◆ **TASK DETAILS**
Rewrite the part of the items that starts with the line containing "This is a 0.2 m/px aerial image." and ends with the line containing "road 4 (residential): [(93,239),(401,208),(440,196),(511,152)]" as a numbered list, skipping any blank lines. Leave the pictures out.

◆ **THE RECORDS**
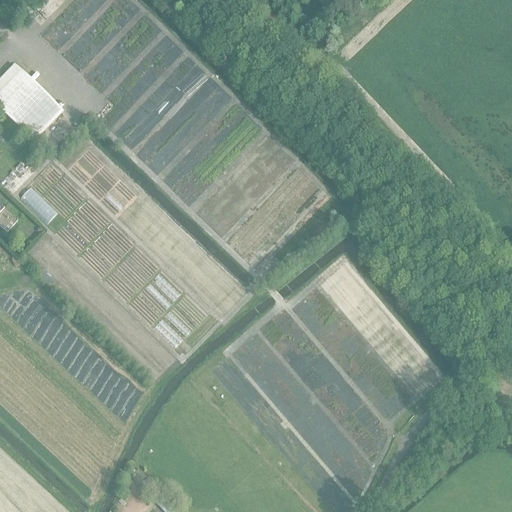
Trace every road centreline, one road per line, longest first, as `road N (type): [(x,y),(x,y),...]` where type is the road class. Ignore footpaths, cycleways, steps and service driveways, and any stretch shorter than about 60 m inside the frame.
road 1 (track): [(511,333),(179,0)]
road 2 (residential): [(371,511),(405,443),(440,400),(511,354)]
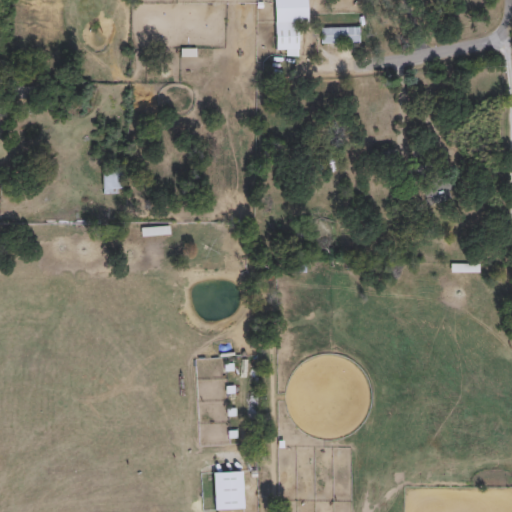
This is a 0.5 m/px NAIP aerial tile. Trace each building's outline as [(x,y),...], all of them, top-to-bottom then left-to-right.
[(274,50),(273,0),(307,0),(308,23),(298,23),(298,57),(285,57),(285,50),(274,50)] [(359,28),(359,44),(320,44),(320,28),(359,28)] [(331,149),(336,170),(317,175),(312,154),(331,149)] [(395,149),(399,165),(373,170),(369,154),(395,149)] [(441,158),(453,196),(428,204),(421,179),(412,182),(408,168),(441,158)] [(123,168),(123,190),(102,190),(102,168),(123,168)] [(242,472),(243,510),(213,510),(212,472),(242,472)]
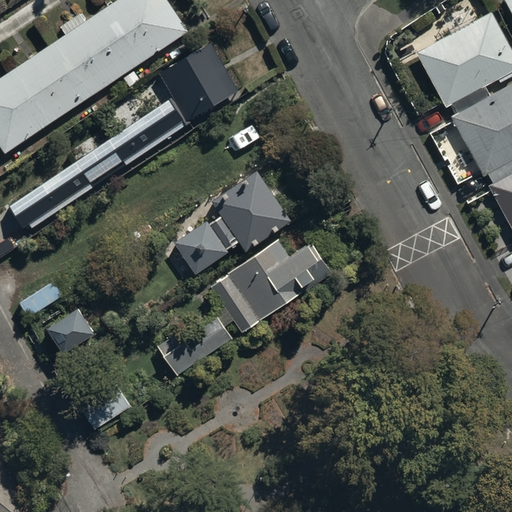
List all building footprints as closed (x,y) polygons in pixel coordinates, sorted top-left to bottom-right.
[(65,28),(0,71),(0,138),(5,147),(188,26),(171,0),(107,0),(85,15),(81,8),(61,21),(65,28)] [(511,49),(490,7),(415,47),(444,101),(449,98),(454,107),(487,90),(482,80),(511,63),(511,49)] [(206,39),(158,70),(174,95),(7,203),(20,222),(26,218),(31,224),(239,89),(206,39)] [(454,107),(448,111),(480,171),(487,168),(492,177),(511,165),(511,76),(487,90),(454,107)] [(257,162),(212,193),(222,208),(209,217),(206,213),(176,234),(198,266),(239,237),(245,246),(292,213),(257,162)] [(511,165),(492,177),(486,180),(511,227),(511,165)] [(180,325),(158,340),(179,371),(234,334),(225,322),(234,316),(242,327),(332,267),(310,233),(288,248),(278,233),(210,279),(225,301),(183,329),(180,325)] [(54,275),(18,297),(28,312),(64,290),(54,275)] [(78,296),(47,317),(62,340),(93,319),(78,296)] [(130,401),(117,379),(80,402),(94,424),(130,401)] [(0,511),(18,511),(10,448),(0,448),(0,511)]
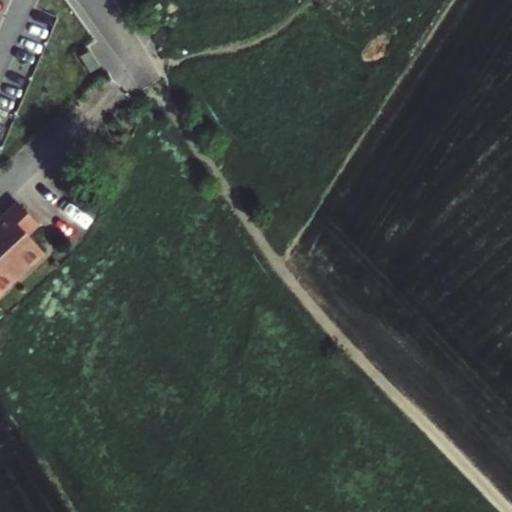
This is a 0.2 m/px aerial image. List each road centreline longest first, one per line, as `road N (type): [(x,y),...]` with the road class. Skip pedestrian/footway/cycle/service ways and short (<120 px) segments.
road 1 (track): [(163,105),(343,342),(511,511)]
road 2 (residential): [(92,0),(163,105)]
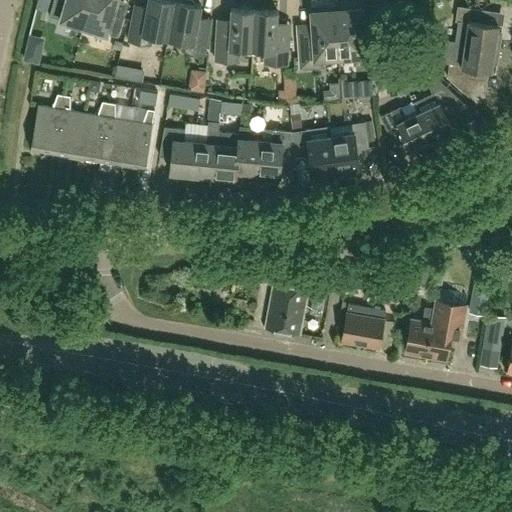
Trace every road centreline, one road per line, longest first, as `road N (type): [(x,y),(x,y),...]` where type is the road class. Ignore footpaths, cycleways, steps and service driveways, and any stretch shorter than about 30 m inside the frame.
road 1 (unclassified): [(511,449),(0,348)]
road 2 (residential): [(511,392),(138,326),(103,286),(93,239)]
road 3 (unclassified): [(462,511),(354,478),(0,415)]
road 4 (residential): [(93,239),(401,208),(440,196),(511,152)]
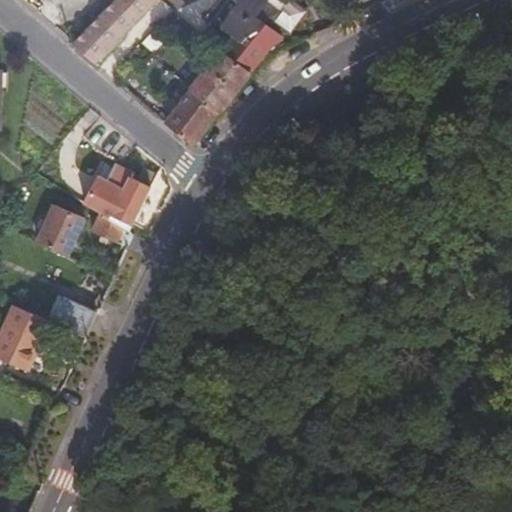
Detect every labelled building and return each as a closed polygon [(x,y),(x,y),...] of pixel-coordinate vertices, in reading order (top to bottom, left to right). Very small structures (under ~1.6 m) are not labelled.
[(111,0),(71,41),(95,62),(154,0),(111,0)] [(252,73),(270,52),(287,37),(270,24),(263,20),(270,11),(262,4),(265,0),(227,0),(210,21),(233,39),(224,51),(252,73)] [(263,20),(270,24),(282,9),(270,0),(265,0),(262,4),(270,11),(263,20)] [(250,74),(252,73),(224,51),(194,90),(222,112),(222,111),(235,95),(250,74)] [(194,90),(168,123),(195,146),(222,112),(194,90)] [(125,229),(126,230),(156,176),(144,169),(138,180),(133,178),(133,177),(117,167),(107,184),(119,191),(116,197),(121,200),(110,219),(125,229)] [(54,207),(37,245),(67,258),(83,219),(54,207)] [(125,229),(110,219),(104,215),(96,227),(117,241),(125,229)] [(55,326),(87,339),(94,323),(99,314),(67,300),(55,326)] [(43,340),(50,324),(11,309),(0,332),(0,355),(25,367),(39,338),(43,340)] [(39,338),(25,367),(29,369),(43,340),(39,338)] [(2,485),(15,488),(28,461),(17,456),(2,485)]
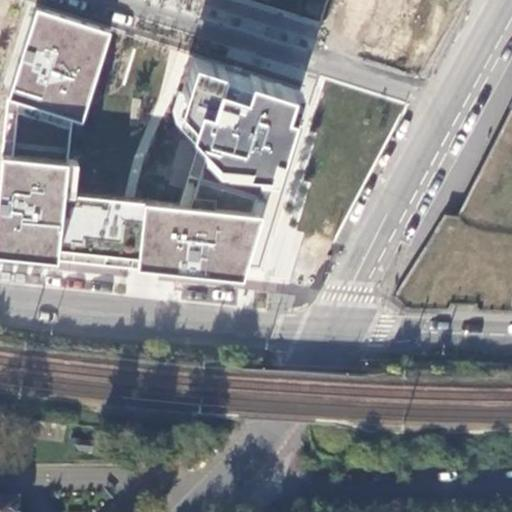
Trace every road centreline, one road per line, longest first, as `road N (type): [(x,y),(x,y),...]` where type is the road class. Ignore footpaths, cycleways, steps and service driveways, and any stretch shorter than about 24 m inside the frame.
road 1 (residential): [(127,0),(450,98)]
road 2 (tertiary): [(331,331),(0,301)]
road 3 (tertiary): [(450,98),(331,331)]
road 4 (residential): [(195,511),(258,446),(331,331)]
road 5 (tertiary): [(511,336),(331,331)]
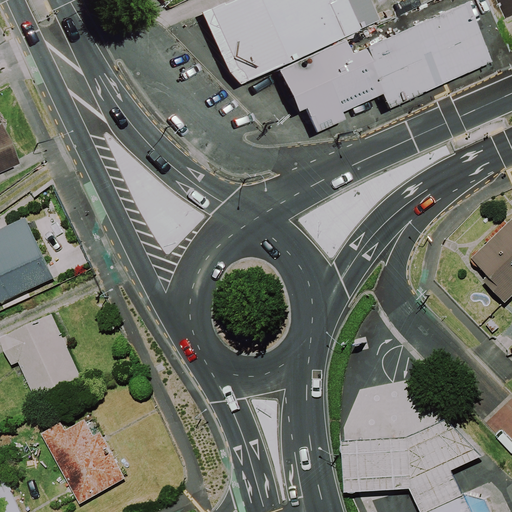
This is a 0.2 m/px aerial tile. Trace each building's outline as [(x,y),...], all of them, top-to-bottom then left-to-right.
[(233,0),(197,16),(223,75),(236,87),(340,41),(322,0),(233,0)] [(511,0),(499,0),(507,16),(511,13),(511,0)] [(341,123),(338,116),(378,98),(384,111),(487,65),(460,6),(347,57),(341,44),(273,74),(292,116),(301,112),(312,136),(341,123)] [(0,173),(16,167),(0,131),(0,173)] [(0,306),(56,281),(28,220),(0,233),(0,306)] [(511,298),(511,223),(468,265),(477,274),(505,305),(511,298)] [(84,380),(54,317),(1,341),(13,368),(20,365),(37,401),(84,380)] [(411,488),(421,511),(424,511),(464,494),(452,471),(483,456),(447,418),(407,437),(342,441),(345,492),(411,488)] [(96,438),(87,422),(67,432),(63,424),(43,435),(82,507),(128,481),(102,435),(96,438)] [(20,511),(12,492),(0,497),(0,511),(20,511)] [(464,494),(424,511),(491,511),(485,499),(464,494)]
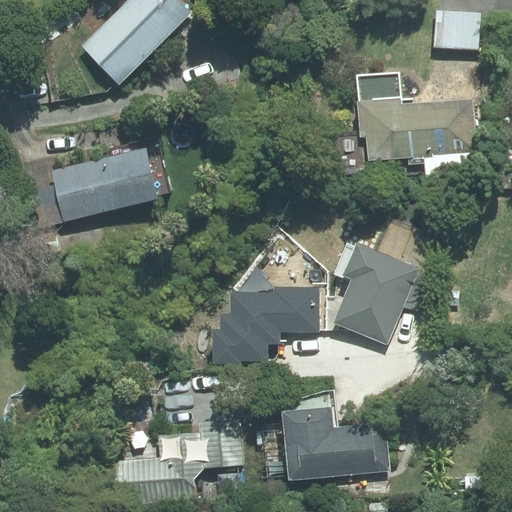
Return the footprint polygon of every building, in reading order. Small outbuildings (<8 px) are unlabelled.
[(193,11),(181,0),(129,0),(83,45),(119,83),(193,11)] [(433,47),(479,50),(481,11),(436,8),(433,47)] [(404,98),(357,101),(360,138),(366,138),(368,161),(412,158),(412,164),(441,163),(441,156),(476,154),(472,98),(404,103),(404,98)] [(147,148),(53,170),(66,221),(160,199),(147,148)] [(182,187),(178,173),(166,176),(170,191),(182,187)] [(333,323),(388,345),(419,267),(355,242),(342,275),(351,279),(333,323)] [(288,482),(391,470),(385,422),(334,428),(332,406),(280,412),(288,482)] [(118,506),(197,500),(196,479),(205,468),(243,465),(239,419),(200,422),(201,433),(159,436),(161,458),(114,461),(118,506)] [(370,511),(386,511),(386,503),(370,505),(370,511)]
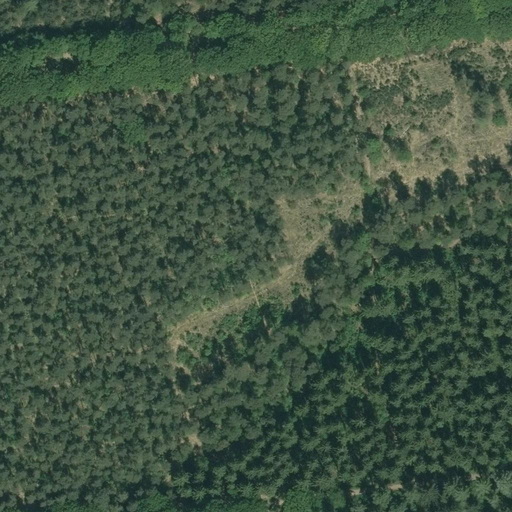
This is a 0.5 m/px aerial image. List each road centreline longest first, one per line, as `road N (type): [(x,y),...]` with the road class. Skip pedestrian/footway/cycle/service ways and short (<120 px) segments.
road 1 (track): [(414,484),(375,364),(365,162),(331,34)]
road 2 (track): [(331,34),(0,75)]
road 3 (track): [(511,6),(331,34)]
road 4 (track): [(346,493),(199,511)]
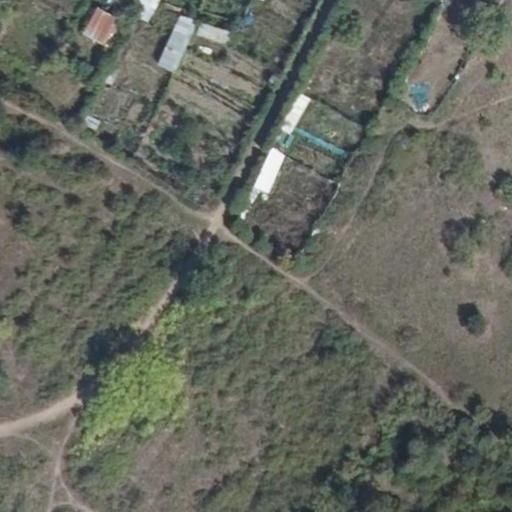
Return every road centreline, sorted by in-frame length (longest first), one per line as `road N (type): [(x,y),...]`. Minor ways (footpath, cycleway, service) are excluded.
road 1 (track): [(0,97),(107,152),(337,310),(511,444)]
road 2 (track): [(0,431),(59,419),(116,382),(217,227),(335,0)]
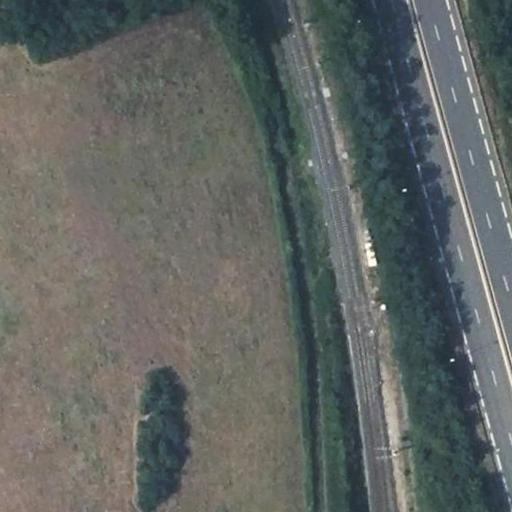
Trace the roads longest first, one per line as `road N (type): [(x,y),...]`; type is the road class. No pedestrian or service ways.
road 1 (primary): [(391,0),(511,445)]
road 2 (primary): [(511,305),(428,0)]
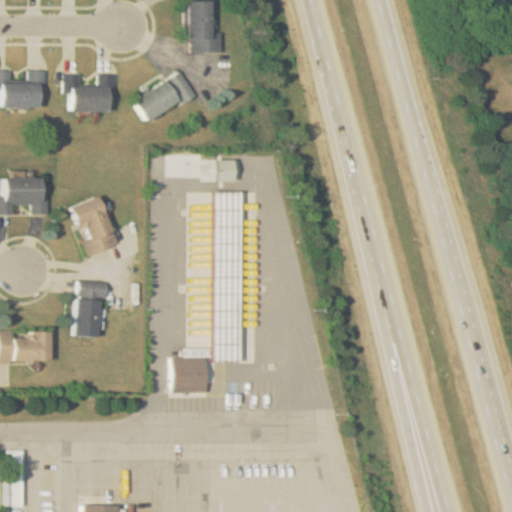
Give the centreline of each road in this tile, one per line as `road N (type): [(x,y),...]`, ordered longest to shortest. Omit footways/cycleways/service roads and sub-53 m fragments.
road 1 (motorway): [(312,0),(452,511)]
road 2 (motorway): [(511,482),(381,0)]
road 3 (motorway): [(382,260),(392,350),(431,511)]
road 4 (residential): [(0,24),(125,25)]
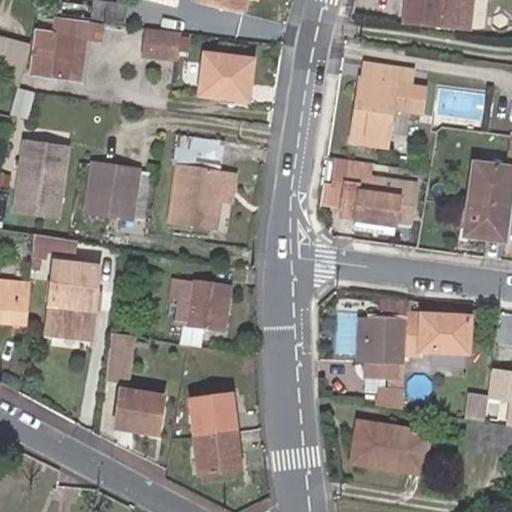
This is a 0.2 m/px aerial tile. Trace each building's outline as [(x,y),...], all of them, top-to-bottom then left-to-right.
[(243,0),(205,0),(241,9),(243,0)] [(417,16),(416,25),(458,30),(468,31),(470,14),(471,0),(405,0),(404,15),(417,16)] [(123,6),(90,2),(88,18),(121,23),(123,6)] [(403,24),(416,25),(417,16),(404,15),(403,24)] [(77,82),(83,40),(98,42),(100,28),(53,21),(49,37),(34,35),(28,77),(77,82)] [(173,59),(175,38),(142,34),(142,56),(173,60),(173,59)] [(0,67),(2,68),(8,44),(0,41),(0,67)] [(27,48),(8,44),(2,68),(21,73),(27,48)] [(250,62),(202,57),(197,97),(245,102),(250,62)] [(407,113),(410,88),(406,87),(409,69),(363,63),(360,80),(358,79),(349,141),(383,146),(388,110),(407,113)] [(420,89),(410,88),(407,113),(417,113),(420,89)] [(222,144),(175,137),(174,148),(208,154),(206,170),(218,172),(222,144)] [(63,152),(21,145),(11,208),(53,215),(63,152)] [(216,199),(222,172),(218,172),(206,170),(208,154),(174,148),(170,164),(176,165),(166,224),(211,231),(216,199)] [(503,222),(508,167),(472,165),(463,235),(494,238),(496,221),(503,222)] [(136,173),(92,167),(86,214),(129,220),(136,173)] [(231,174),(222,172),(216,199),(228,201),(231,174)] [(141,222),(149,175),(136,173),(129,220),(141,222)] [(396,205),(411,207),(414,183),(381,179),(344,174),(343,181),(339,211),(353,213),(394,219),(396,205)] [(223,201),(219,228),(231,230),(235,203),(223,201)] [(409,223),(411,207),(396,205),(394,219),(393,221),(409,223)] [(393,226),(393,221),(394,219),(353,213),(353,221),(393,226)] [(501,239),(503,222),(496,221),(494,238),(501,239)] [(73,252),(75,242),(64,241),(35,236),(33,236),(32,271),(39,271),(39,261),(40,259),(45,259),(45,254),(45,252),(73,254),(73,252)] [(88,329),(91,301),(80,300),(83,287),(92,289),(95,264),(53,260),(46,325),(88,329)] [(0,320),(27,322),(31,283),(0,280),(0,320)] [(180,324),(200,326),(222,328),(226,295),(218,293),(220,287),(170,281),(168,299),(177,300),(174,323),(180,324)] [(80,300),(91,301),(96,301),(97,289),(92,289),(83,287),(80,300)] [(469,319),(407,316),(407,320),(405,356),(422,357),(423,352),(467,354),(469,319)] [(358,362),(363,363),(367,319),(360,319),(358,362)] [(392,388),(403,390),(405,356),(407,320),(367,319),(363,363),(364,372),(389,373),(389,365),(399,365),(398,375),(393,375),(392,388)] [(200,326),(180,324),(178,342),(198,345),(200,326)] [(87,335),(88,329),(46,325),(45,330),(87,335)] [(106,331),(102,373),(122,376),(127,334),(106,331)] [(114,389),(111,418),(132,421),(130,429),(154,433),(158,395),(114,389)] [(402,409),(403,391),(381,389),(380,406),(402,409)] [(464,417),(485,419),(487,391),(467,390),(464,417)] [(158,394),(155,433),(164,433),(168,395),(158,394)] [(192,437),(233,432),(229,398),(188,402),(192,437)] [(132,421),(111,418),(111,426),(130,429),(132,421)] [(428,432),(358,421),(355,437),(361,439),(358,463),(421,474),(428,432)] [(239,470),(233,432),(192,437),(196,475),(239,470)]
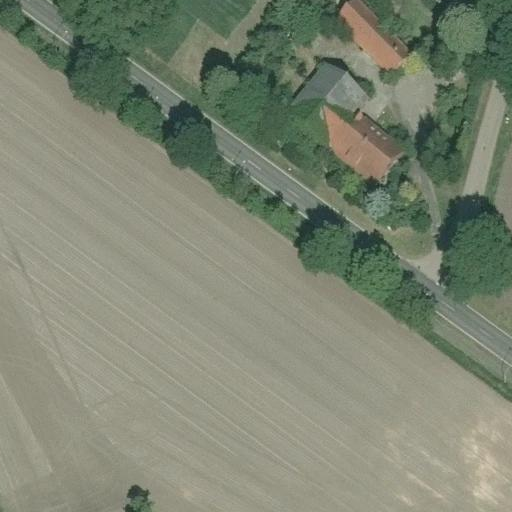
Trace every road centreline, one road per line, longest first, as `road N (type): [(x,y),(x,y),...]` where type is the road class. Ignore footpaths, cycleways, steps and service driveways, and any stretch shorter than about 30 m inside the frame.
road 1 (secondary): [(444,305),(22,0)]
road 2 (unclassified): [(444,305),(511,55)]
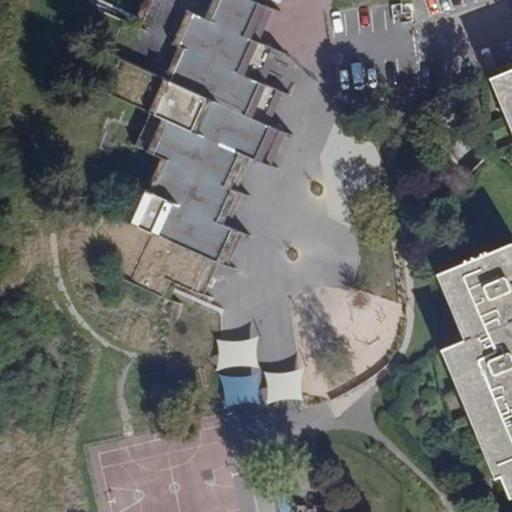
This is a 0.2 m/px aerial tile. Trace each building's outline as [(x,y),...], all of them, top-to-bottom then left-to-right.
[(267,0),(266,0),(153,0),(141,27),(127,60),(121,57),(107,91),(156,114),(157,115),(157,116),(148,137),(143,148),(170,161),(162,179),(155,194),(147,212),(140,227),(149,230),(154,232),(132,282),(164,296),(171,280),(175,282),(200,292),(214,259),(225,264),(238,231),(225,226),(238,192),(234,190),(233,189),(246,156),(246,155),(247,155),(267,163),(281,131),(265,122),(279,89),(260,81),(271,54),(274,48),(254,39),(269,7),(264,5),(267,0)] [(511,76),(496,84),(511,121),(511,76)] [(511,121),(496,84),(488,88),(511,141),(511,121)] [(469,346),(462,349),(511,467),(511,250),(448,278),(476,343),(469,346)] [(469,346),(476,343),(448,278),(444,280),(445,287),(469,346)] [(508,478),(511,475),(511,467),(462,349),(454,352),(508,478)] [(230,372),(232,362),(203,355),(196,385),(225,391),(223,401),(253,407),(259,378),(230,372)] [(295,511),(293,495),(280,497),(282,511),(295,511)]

◆ **THE SOLUTION**
1. This is a 0.2 m/px aerial image. List each road centreline longest first, one per line, as `road N (type): [(x,y),...]` with the road class. Skip pedestrian/footway/cycle/service ways and short (<120 px) segments.
2. road 1 (track): [(163,105),(343,342),(511,511)]
3. road 2 (residential): [(92,0),(163,105)]
4. Trace every road centreline, one road per line, longest first, as `road N (type): [(x,y),(x,y),...]` where type is the road class. Ignore footpaths, cycleways, steps and service driveways, and any stretch shorter than about 30 m inside the frame.
5. road 1 (unclassified): [(511,449),(0,348)]
6. road 2 (residential): [(511,392),(138,326),(103,286),(93,239)]
7. road 3 (unclassified): [(462,511),(354,478),(0,415)]
8. road 4 (residential): [(93,239),(401,208),(440,196),(511,152)]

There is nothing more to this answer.